_What is being asked:_ What lines below hold the string "became"? Copy them all.

_Information shown:_
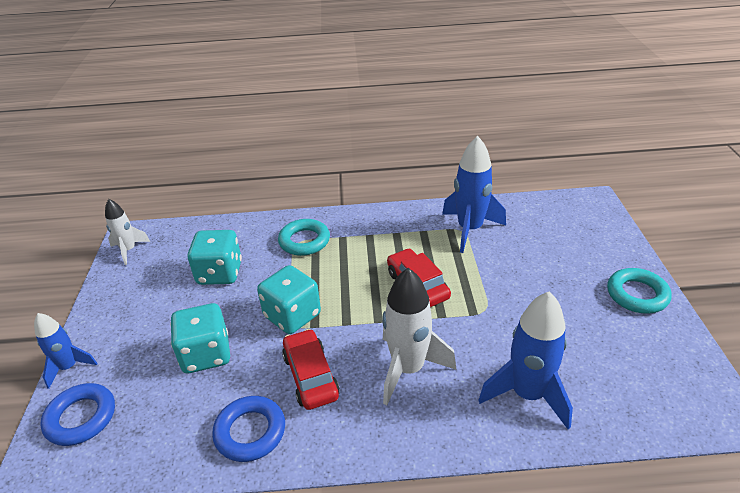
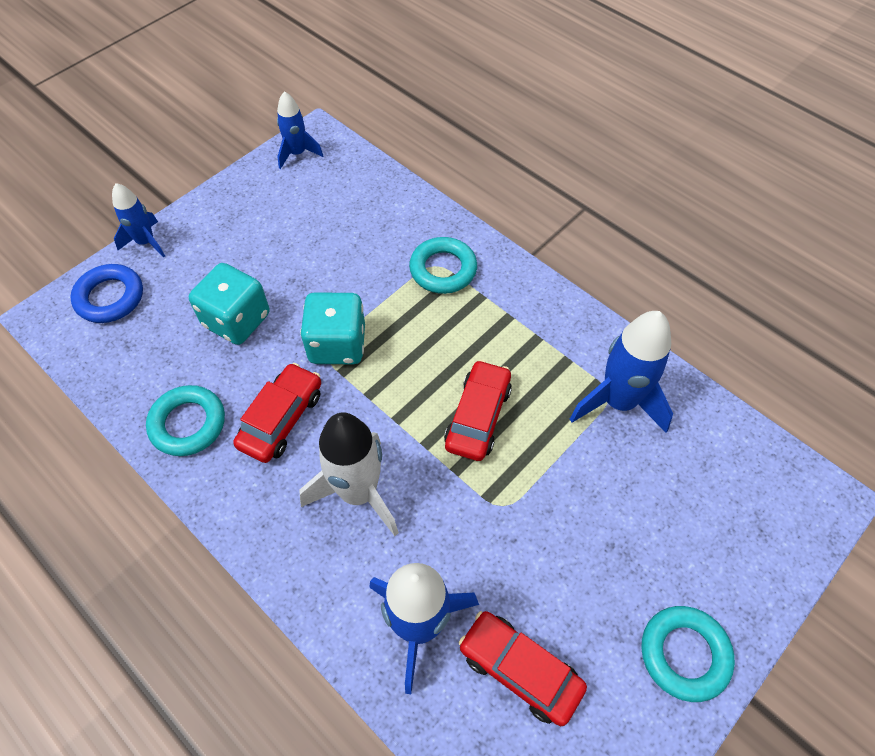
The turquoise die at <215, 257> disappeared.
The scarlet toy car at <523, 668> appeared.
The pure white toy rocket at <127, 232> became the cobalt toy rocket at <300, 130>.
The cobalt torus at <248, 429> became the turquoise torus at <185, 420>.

_Problem solution:_
The pure white toy rocket at <127, 232> became the cobalt toy rocket at <300, 130>.
The cobalt torus at <248, 429> became the turquoise torus at <185, 420>.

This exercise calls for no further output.